TASK OBJECTIVE:
For the entries below, report every line that includes the word "RELAY".

===== MATERIAL SUPPLIED

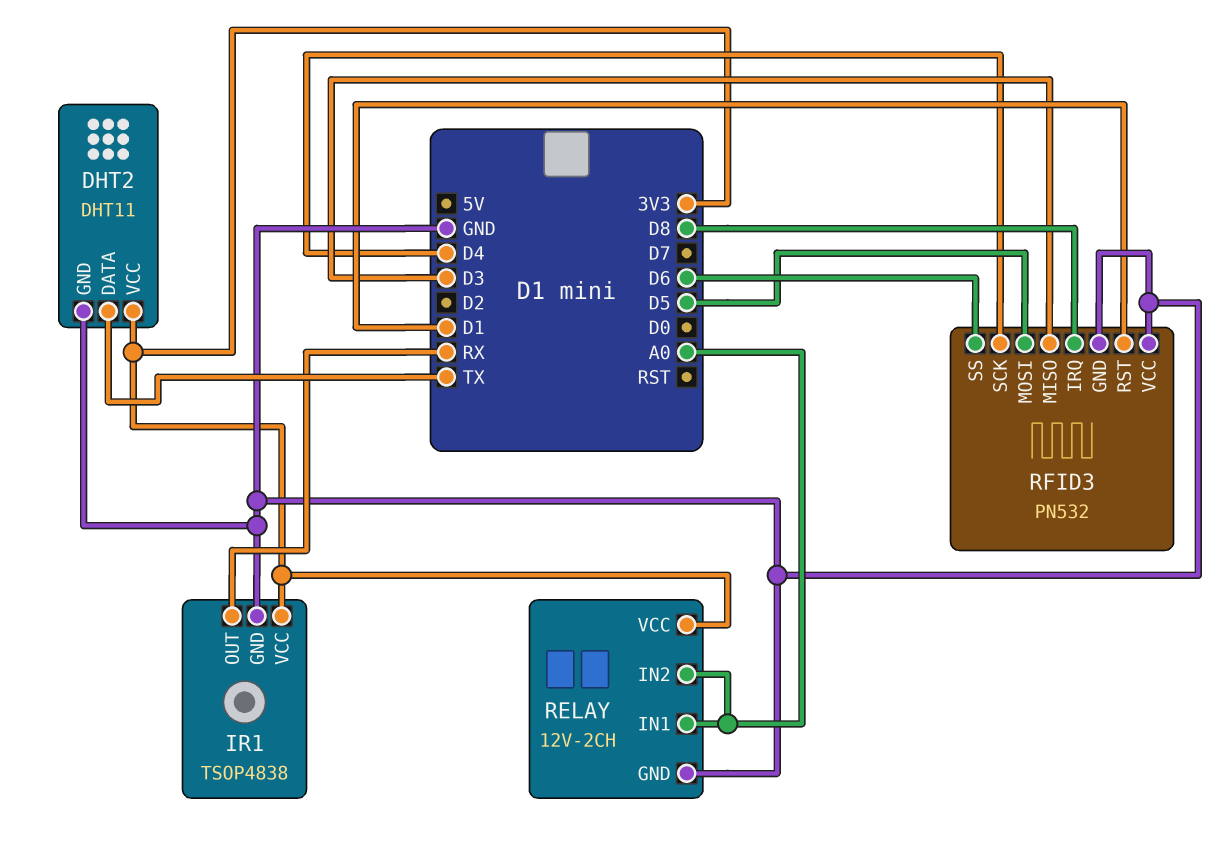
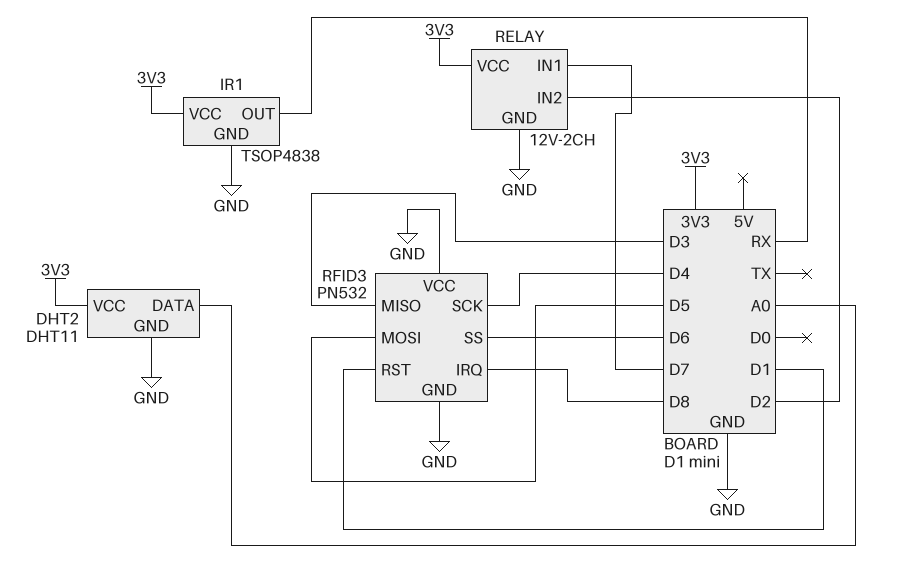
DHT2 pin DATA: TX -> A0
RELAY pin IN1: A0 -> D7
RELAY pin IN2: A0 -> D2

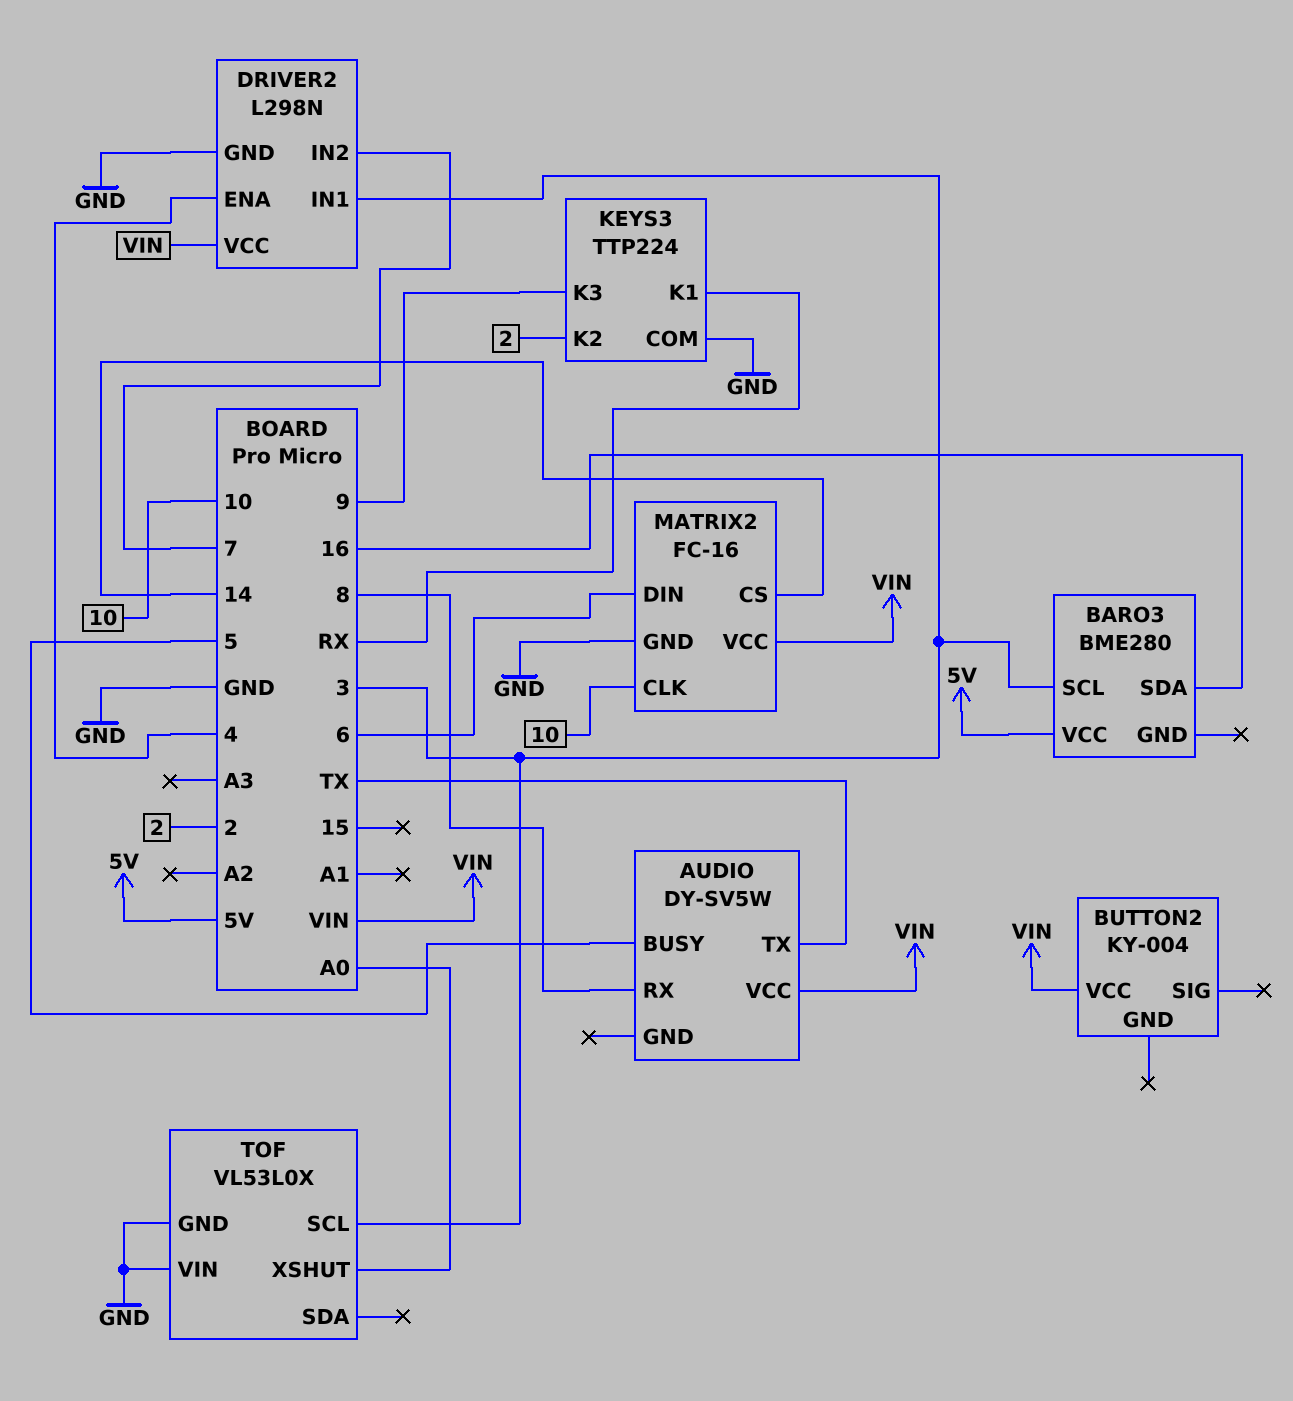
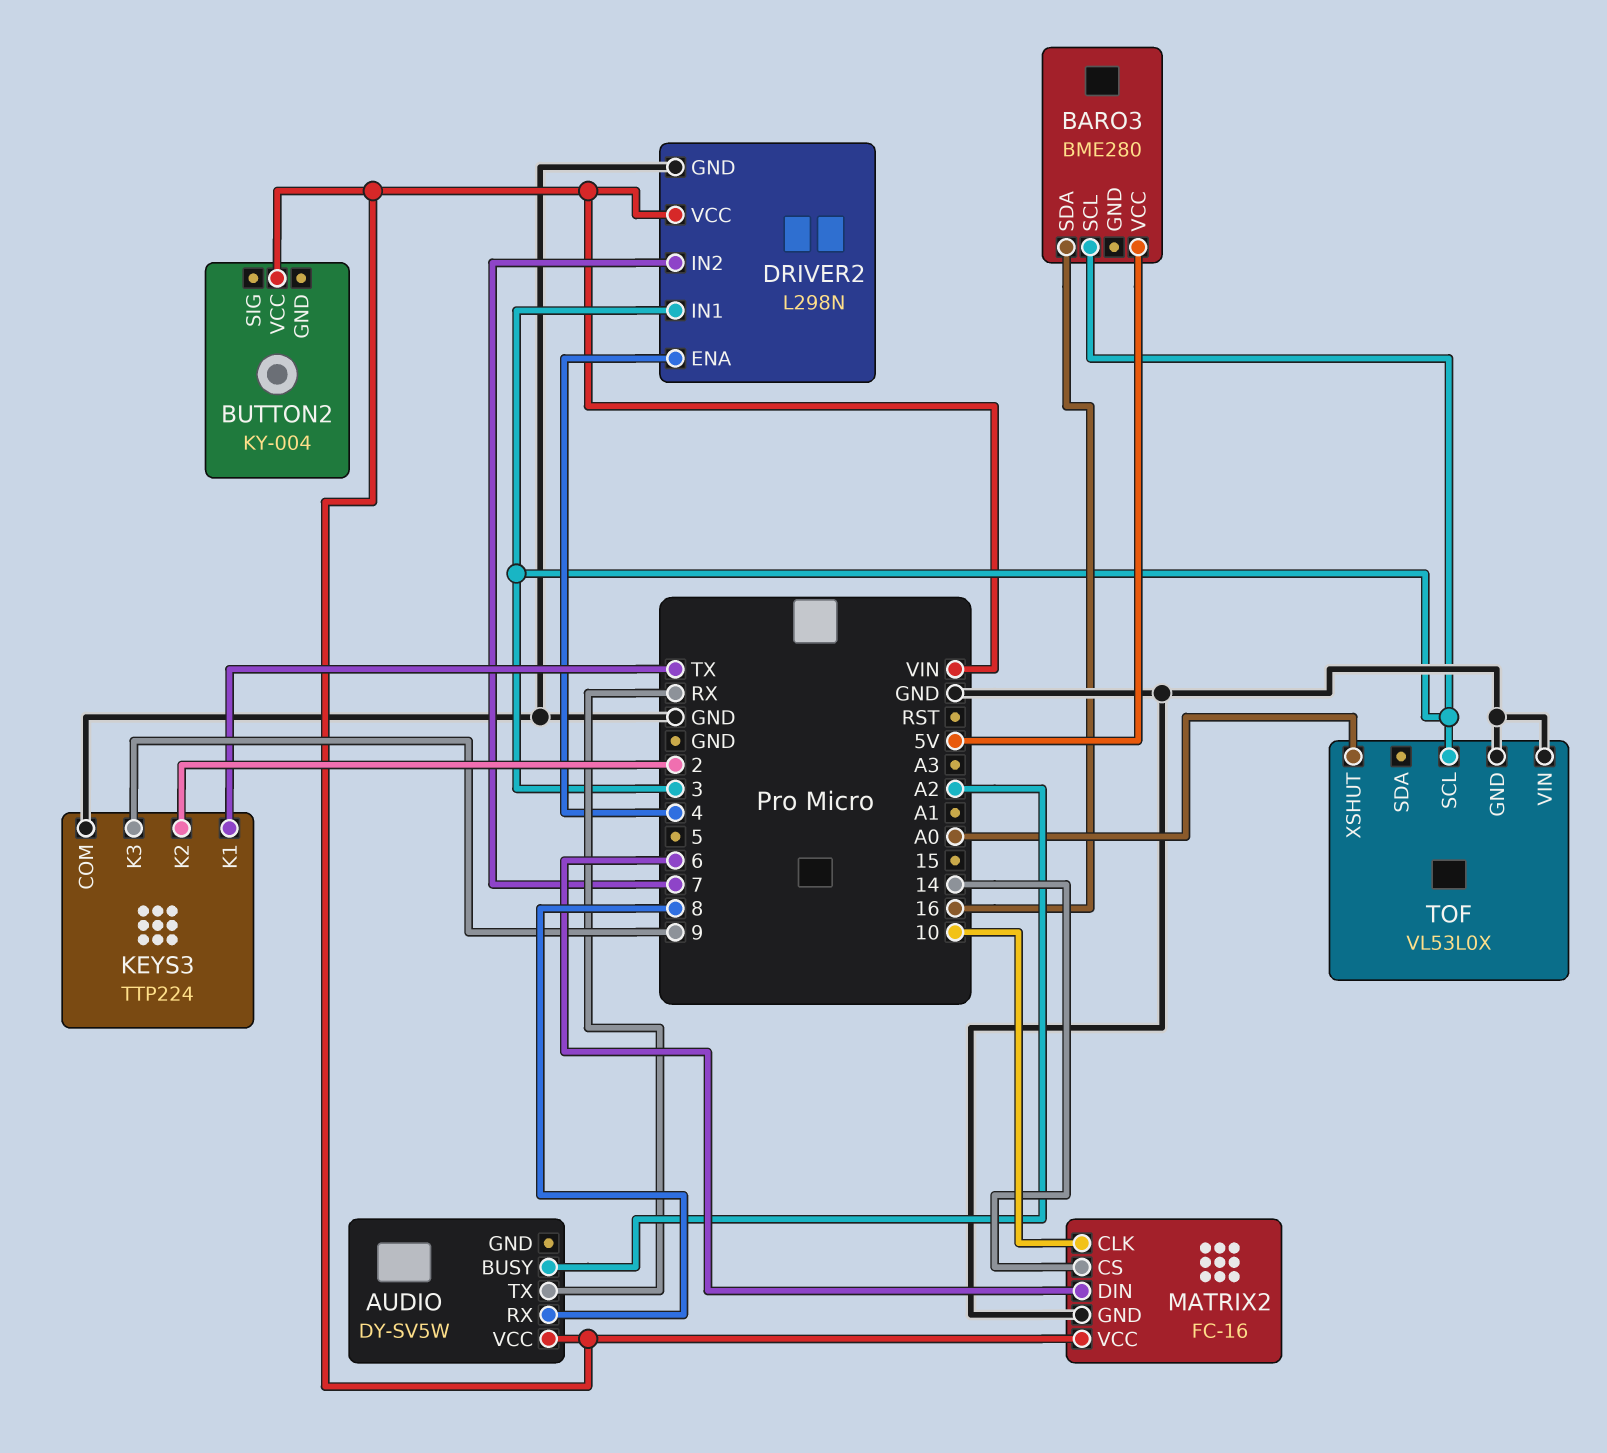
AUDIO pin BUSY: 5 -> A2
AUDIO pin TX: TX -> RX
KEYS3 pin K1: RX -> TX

==========

TASK ANSWER:
RELAY pin IN1: A0 -> D7
RELAY pin IN2: A0 -> D2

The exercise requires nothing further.